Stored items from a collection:
◆ ◆ ◆ ◆

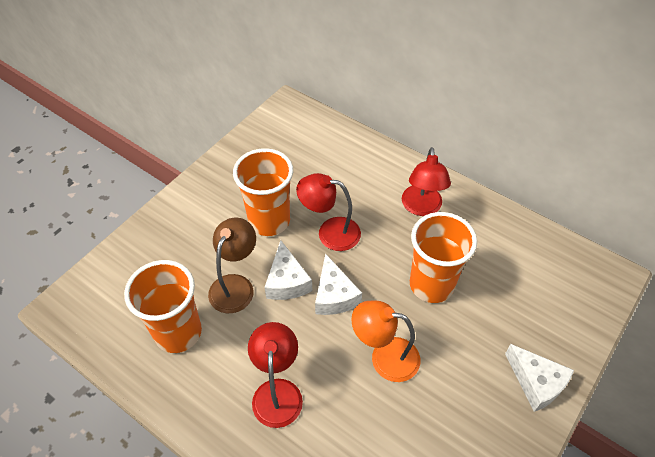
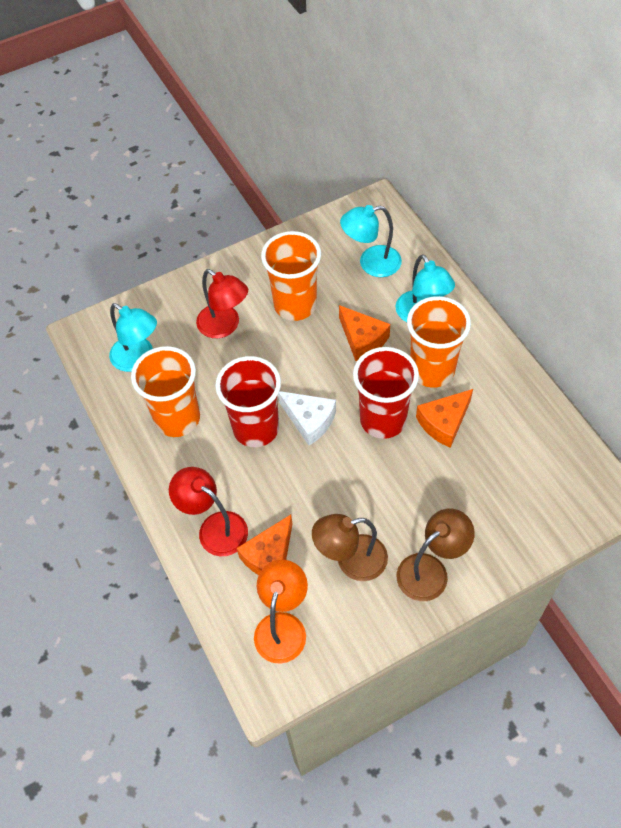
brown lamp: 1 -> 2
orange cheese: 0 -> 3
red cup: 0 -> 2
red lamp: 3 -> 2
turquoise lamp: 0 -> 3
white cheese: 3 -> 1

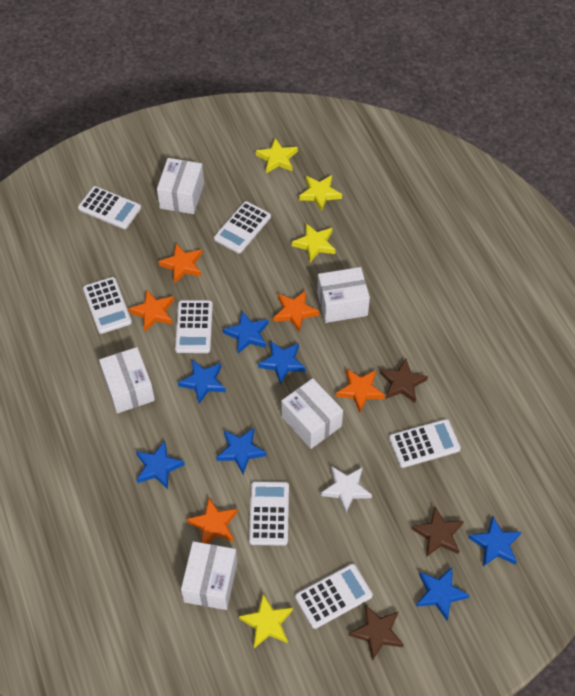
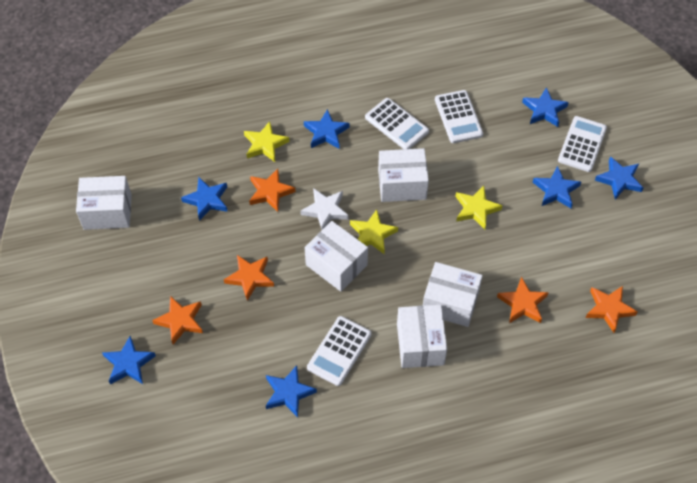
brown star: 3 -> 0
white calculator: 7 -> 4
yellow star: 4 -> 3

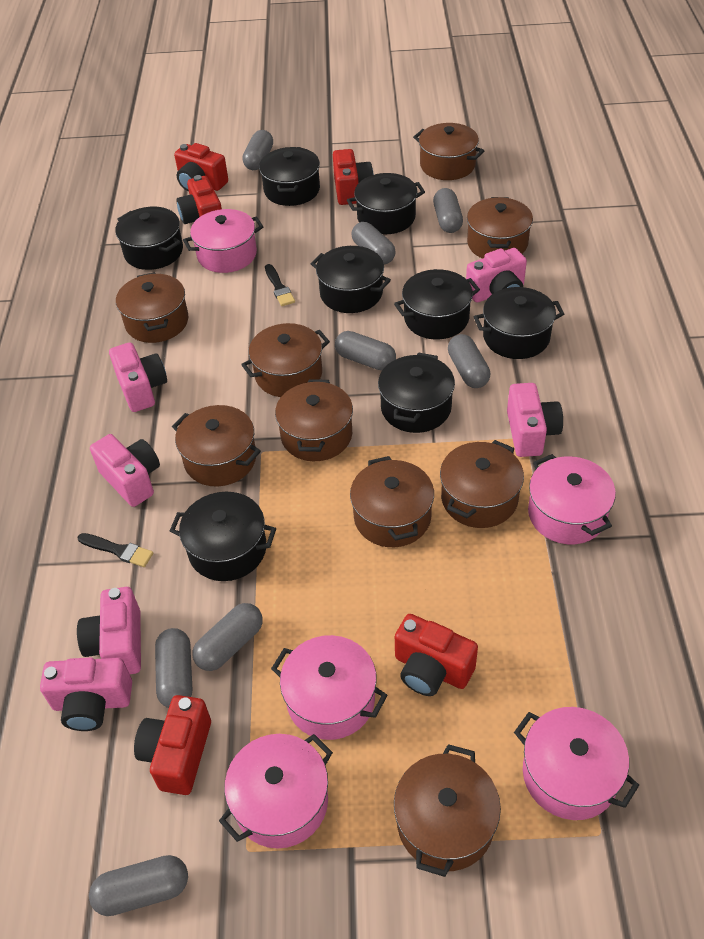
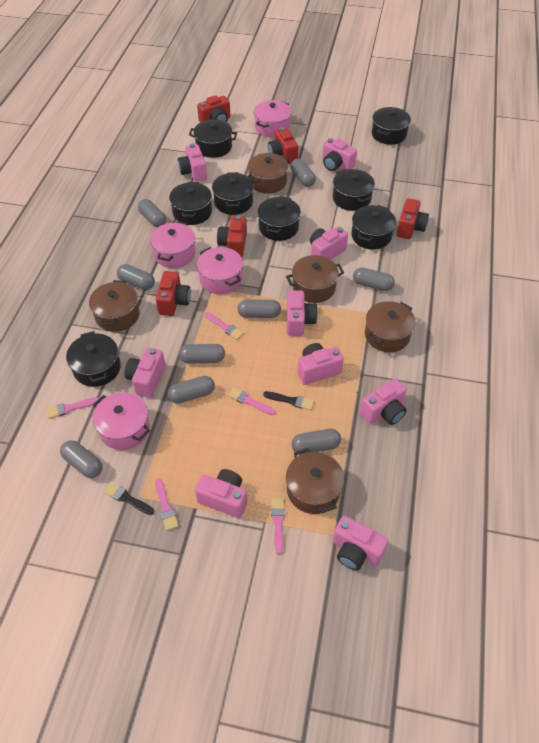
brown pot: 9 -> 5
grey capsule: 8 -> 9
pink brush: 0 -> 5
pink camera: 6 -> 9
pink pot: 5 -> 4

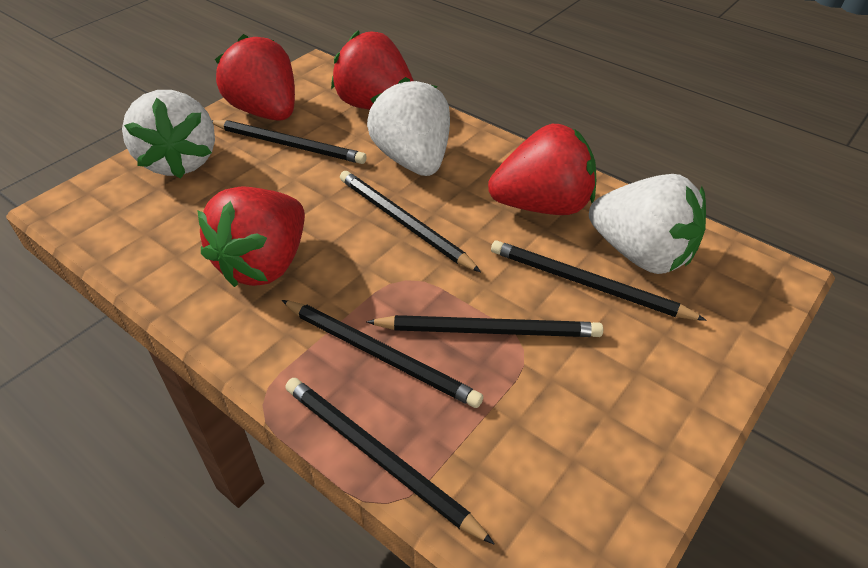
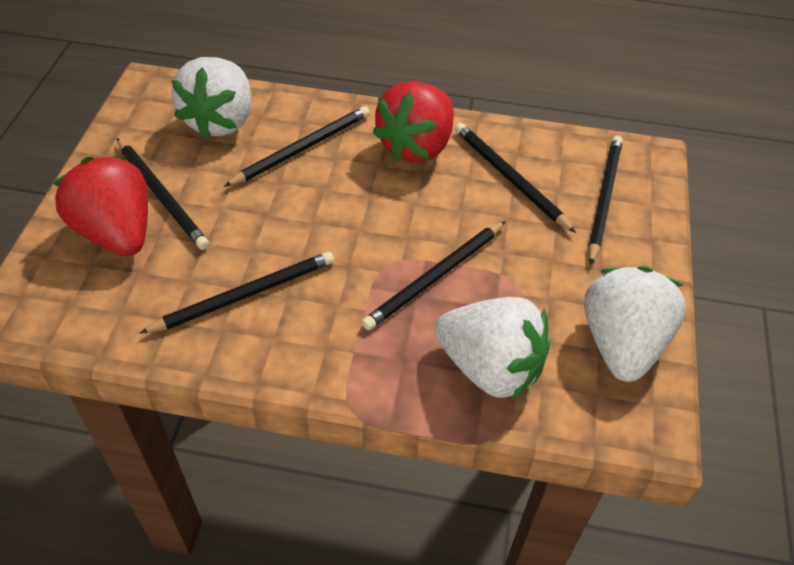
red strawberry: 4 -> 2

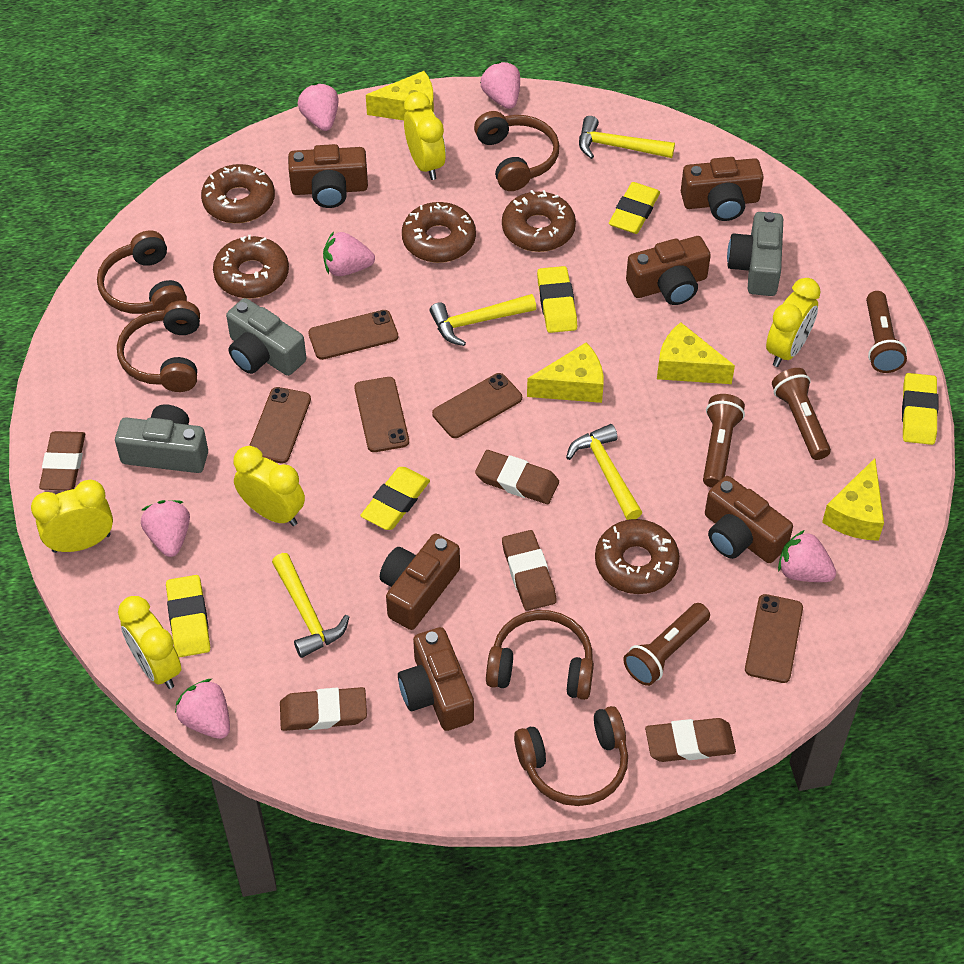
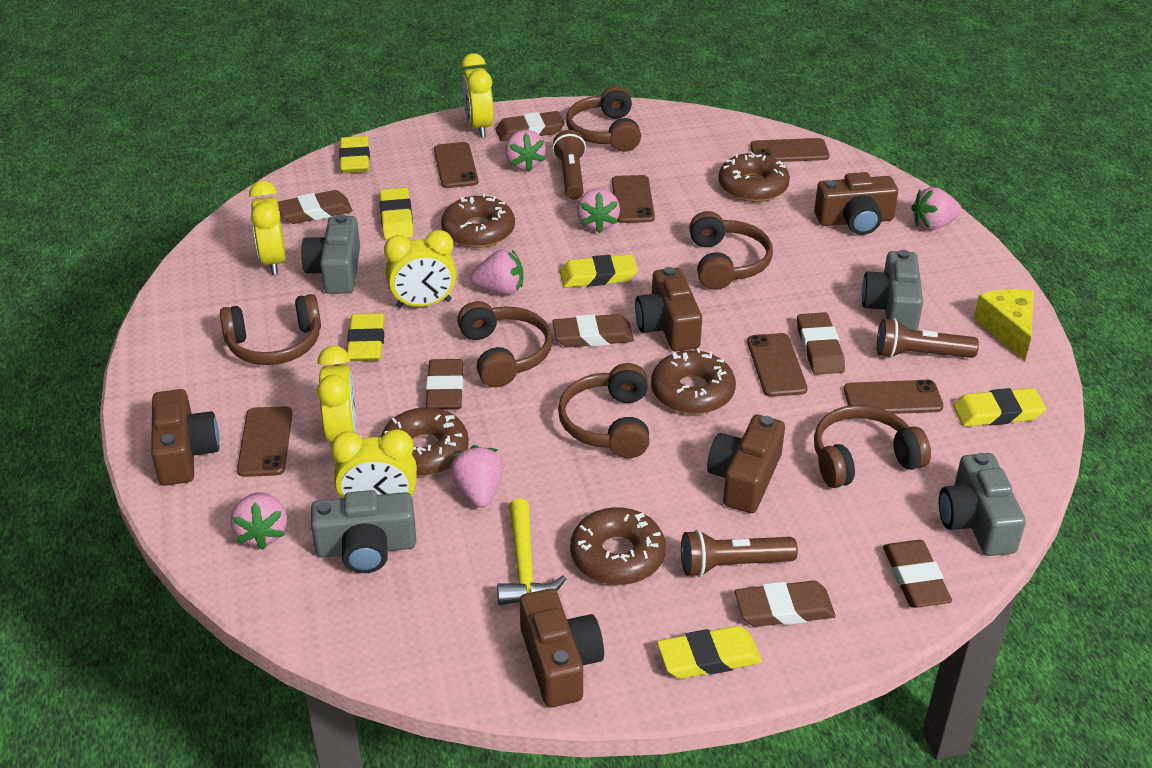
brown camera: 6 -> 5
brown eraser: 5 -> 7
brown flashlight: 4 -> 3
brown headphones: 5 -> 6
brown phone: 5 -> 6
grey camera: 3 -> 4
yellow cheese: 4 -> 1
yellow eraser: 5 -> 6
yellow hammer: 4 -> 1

◆ ◆ ◆ ◆

Output a verbatim copy of all entries above; no pictures go in it.

brown lamp: 1 -> 2
orange cheese: 0 -> 3
red cup: 0 -> 2
red lamp: 3 -> 2
turquoise lamp: 0 -> 3
white cheese: 3 -> 1

brown star: 3 -> 0
white calculator: 7 -> 4
yellow star: 4 -> 3

brown pot: 9 -> 5
grey capsule: 8 -> 9
pink brush: 0 -> 5
pink camera: 6 -> 9
pink pot: 5 -> 4

red strawberry: 4 -> 2

brown camera: 6 -> 5
brown eraser: 5 -> 7
brown flashlight: 4 -> 3
brown headphones: 5 -> 6
brown phone: 5 -> 6
grey camera: 3 -> 4
yellow cheese: 4 -> 1
yellow eraser: 5 -> 6
yellow hammer: 4 -> 1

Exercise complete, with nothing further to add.